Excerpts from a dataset
━━━━━━━━

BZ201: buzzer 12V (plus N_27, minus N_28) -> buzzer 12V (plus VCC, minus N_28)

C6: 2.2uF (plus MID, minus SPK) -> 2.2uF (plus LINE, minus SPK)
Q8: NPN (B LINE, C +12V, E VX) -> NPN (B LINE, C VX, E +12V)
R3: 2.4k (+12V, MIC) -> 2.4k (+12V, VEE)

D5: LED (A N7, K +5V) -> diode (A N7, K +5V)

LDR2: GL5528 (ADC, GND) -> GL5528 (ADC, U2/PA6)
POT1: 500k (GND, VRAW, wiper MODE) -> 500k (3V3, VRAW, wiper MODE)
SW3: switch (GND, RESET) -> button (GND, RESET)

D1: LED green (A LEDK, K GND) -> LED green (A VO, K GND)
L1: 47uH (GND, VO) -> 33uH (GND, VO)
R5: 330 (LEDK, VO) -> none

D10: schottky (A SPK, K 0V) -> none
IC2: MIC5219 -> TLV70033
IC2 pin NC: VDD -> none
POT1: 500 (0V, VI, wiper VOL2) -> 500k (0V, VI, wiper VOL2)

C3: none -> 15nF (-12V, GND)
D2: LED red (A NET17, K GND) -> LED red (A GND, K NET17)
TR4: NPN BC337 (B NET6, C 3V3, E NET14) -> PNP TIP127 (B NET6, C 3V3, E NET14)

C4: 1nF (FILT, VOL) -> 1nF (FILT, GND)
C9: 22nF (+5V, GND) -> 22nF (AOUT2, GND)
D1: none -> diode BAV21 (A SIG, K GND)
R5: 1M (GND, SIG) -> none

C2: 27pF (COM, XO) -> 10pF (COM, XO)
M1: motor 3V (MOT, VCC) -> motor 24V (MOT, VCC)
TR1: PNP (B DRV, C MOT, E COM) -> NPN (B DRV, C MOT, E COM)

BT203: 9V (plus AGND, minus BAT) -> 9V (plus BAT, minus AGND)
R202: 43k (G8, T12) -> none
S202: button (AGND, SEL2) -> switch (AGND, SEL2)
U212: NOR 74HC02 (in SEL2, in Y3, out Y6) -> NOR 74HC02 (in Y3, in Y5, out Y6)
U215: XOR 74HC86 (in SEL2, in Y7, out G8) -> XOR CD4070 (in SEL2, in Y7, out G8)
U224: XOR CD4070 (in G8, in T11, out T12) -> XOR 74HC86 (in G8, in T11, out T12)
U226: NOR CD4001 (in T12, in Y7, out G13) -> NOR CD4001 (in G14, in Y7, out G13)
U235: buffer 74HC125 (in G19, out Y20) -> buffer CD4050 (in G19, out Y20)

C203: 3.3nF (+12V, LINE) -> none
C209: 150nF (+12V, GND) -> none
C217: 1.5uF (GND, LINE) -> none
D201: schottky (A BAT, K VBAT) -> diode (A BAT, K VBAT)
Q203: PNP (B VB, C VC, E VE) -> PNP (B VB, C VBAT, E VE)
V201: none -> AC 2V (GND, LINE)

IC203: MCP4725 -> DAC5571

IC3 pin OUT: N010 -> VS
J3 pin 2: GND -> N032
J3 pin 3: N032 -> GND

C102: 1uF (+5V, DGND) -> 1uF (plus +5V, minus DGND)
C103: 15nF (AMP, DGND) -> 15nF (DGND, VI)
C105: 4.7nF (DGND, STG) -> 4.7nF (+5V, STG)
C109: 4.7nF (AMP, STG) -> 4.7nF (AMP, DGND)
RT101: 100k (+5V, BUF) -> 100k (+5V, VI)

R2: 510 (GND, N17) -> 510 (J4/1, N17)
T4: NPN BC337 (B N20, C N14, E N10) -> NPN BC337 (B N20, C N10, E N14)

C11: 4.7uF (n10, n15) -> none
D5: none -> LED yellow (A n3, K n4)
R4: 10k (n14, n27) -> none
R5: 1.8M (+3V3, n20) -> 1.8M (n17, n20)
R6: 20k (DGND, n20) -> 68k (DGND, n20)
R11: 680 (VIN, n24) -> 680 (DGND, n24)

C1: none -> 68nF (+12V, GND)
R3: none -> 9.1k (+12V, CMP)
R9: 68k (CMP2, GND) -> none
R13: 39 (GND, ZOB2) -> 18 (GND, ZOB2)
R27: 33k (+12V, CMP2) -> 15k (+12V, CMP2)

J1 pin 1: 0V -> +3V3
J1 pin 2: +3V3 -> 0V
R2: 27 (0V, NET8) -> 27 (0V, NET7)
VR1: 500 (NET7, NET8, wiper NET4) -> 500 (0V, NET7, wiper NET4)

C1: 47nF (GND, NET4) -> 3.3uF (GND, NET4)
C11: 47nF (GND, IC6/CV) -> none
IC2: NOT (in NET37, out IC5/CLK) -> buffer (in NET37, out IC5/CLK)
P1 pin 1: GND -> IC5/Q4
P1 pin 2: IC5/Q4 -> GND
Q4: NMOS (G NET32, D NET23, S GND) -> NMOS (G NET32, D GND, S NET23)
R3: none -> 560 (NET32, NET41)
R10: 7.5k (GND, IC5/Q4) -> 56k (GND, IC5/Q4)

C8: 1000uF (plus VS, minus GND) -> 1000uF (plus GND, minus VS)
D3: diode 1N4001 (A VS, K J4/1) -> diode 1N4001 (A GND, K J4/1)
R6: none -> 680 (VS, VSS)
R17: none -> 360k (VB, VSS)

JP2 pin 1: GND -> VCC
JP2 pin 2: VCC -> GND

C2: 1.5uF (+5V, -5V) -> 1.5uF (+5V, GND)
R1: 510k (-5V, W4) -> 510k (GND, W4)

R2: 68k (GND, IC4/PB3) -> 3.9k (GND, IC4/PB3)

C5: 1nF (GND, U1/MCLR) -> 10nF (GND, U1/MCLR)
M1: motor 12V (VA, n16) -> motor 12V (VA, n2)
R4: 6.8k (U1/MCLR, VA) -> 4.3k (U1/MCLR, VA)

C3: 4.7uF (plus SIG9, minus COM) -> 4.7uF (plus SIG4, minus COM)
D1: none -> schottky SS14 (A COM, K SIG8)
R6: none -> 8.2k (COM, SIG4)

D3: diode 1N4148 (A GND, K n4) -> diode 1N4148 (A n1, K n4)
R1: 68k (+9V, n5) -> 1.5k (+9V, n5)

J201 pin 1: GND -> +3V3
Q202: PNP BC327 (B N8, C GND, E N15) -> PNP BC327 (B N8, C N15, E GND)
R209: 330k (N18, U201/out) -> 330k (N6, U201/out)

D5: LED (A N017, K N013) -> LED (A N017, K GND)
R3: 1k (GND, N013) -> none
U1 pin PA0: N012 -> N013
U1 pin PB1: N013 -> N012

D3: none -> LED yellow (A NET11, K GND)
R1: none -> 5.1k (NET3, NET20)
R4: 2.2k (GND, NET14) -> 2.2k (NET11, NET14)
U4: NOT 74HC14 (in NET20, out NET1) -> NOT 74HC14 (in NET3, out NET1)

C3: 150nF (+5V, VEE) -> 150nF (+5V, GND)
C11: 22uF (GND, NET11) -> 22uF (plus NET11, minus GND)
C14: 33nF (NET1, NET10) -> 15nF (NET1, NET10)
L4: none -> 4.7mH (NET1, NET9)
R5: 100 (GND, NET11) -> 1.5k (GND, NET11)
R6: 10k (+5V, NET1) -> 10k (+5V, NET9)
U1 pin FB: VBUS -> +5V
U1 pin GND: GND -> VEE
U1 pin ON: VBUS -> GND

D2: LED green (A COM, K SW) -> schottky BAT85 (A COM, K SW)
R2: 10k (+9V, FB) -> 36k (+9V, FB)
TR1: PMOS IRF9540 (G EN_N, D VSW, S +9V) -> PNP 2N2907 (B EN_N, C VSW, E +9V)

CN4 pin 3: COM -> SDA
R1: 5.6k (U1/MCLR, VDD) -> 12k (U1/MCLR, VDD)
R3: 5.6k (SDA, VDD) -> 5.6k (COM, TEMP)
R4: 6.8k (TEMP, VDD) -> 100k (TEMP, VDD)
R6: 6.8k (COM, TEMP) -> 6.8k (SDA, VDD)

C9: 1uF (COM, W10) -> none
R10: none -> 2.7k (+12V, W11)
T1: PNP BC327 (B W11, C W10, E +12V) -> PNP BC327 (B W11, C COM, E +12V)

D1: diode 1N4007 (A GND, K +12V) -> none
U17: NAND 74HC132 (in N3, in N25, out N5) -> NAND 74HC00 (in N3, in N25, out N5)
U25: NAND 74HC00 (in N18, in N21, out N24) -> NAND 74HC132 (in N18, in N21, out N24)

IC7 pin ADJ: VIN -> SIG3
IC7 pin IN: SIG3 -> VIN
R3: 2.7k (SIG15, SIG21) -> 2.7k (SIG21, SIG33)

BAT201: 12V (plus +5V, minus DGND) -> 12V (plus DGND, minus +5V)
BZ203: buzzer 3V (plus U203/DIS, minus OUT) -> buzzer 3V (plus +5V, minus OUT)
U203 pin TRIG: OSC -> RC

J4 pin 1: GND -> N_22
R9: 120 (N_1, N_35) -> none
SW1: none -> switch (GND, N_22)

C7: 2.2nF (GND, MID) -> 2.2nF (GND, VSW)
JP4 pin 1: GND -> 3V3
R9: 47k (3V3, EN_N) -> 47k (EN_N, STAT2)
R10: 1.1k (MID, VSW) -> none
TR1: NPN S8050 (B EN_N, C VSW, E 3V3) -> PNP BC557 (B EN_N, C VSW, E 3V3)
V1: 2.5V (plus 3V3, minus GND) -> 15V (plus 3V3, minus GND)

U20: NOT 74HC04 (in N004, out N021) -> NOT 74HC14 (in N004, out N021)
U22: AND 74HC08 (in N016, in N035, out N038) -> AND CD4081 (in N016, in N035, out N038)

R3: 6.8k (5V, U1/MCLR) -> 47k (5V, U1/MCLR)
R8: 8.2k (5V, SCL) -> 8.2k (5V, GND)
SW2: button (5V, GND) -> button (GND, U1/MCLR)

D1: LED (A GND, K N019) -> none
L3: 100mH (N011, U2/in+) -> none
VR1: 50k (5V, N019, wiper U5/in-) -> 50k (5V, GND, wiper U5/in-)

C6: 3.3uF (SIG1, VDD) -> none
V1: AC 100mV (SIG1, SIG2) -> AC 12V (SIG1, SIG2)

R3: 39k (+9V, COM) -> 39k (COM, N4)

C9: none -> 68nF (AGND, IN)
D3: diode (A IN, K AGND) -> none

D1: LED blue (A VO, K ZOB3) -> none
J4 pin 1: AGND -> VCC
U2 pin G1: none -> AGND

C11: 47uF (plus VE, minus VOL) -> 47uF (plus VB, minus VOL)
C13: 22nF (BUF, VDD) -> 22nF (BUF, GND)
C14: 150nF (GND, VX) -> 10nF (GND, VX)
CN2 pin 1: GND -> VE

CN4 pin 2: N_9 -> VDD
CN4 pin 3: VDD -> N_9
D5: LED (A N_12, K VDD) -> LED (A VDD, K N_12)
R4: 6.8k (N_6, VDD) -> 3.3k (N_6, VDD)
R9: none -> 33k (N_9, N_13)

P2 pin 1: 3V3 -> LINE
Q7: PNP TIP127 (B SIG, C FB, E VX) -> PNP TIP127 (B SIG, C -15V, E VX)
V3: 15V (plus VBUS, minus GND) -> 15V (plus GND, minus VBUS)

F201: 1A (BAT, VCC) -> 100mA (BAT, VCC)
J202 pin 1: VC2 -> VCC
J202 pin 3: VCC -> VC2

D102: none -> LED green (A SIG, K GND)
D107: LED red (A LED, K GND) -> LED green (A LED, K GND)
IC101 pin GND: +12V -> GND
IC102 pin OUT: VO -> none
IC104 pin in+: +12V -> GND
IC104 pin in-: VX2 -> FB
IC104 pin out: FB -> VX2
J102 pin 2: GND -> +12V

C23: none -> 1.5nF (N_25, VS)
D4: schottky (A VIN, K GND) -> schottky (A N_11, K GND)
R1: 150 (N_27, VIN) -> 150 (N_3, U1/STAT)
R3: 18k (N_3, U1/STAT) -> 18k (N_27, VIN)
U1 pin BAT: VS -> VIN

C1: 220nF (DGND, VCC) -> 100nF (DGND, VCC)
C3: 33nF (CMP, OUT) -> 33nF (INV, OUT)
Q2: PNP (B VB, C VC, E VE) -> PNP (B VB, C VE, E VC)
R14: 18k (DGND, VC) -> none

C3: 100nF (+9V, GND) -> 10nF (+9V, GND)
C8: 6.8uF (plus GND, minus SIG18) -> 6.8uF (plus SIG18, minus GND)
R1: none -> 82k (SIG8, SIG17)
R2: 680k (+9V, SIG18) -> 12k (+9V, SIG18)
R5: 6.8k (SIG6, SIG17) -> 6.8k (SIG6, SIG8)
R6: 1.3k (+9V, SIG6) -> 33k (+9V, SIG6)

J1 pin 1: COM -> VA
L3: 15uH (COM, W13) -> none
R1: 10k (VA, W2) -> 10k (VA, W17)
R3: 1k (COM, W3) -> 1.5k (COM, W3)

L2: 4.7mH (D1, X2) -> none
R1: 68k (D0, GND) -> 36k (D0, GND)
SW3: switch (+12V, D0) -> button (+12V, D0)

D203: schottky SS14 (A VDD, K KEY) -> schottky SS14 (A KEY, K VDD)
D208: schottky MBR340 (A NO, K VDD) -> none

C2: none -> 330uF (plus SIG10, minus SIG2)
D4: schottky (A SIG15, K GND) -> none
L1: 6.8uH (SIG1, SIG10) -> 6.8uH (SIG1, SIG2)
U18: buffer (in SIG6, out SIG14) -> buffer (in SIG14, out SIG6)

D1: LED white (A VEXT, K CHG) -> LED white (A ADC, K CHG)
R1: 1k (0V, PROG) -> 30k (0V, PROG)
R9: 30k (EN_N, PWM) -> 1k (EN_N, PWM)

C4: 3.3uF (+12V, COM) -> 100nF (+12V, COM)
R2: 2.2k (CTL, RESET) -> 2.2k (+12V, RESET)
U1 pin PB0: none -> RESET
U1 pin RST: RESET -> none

━━━━━━━━

What the task requires
Filter the records above and copy every line that contains the word "RESET".

The answer
SW3: switch (GND, RESET) -> button (GND, RESET)
R2: 2.2k (CTL, RESET) -> 2.2k (+12V, RESET)
U1 pin PB0: none -> RESET
U1 pin RST: RESET -> none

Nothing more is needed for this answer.